Reproduce exactly the line with "(631, 371) = (679, 335): green" and all the lines beneath it, stopping only at the end of the material.

MATERIAL FOR THE TASK.
Content starts

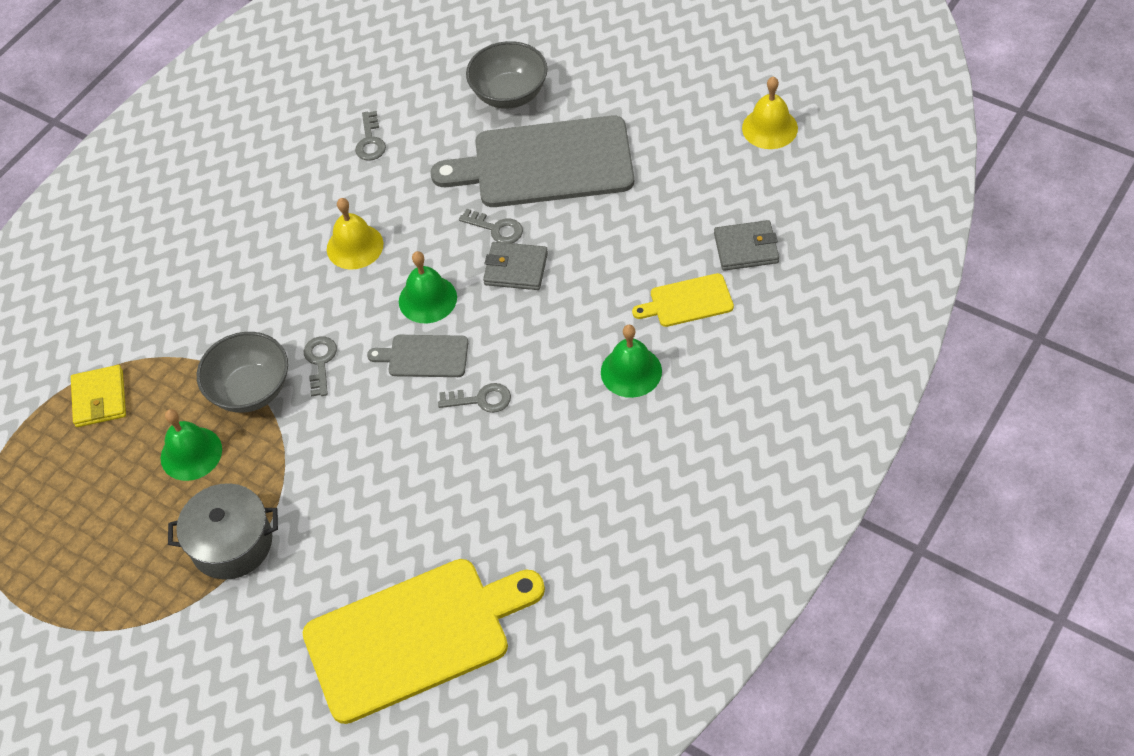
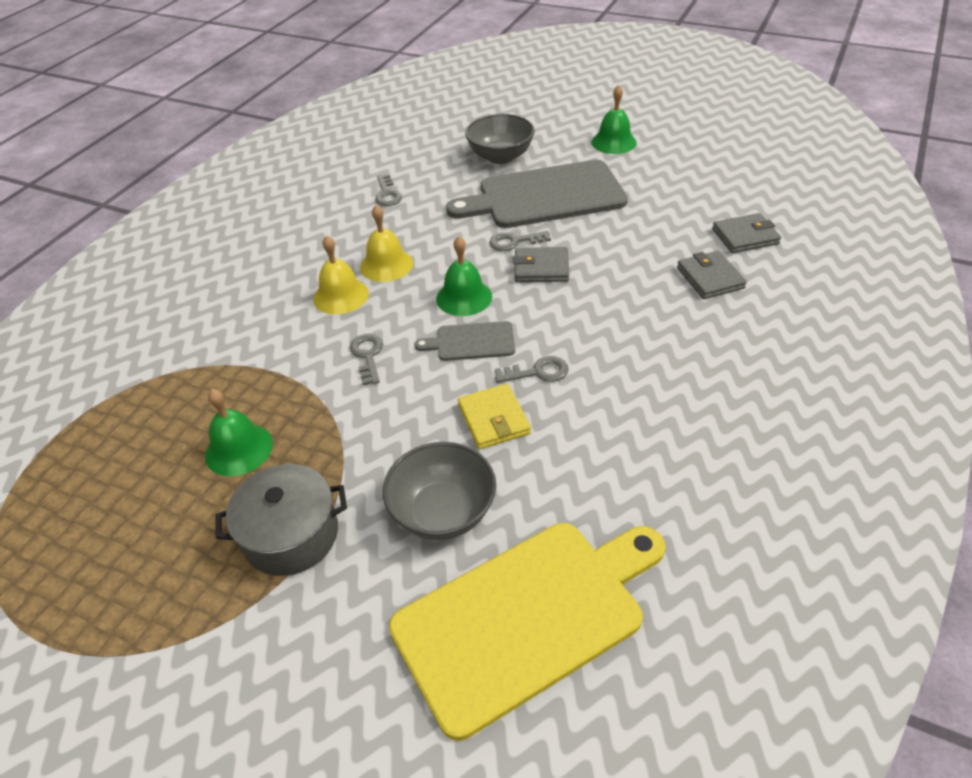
camera: 10 degrees left, 10 degrees down
(99, 398) = (138, 408): yellow wallet -> yellow wallet (493, 419)
(251, 390) = (299, 385): grey bowl -> grey bowl (443, 512)
(496, 229) = (514, 242): grey key -> grey key turned 150 degrees clockwise
(631, 371) = (679, 335): green bell -> green bell (613, 142)
(688, 301) = (710, 278): yellow cutting board -> grey wallet
(769, 128) = (727, 160): yellow bell -> yellow bell (341, 296)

Content ends

YOUR SOLUTION.
(631, 371) = (679, 335): green bell -> green bell (613, 142)
(688, 301) = (710, 278): yellow cutting board -> grey wallet
(769, 128) = (727, 160): yellow bell -> yellow bell (341, 296)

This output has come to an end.